:: PROVIDED DATA
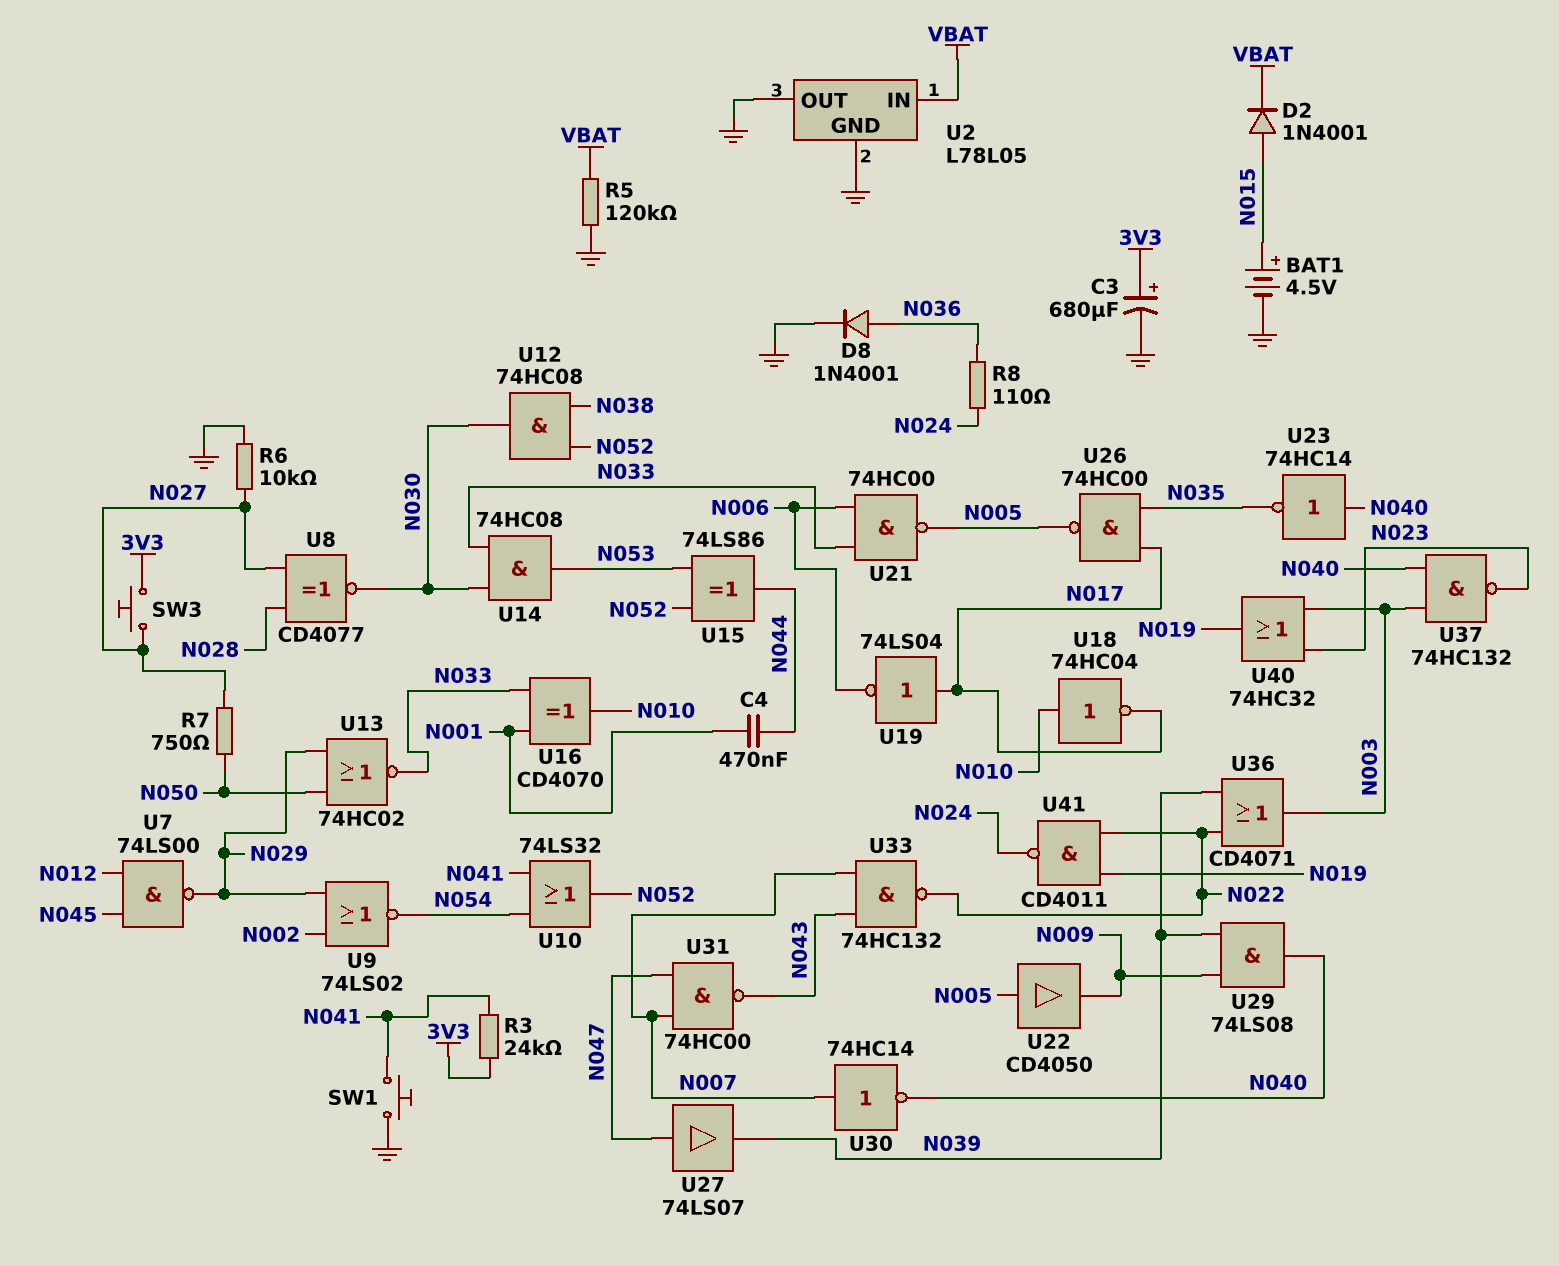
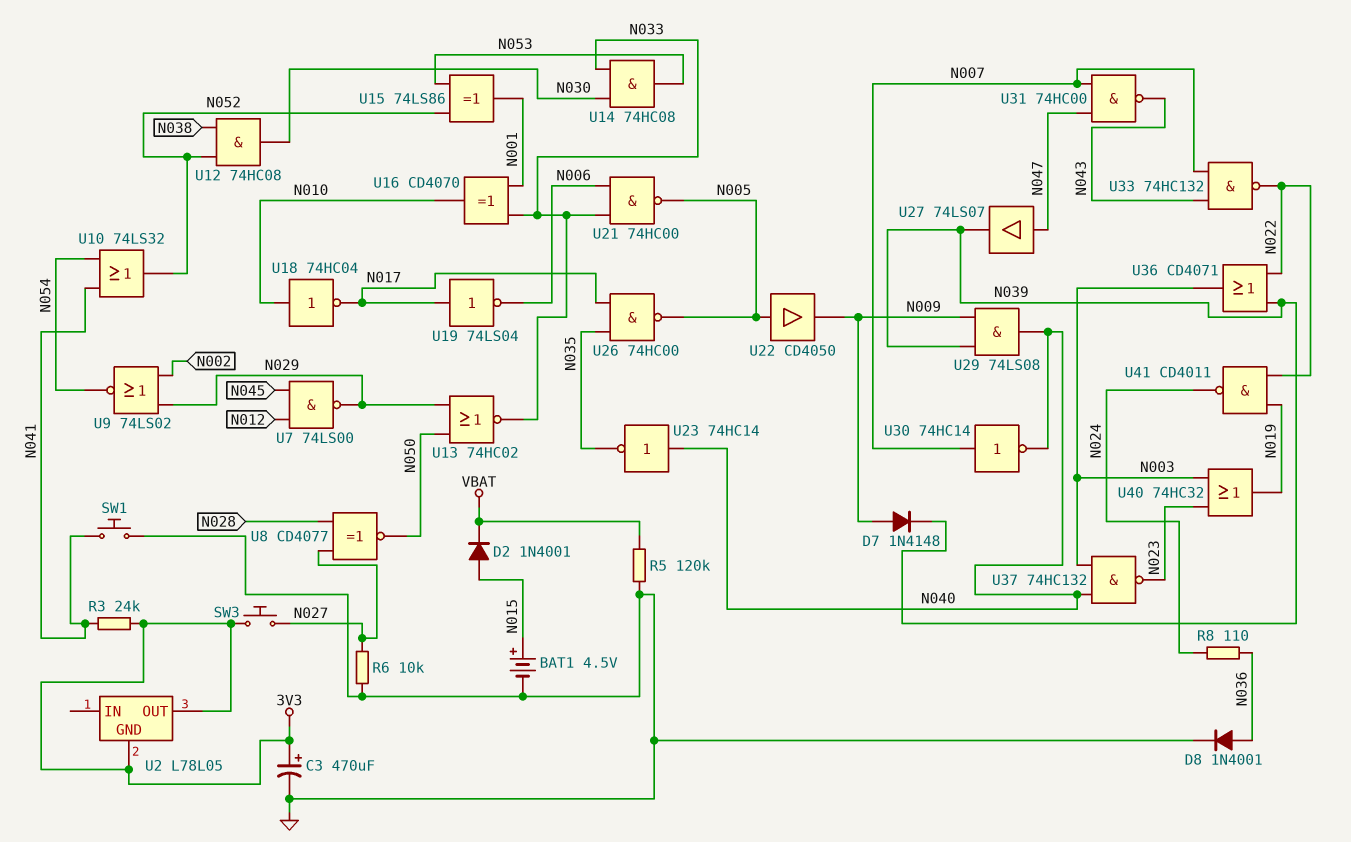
C3: 680uF (plus 3V3, minus GND) -> 470uF (plus 3V3, minus GND)
C4: 470nF (N001, N044) -> none
D7: none -> diode 1N4148 (A N009, K N039)
R7: 750 (N027, N050) -> none
U2 pin GND: GND -> 3V3
U2 pin IN: VBAT -> none
U2 pin OUT: GND -> 3V3
U8: XNOR CD4077 (in N027, in N028, out N030) -> XNOR CD4077 (in N027, in N028, out N050)
U15: XOR 74LS86 (in N052, in N053, out N044) -> XOR 74LS86 (in N052, in N053, out N001)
::::
**EXERCISE:**
Each line above that has "none" adds one to the count; say the final count with no other text.

**EXERCISE RESULT:**
4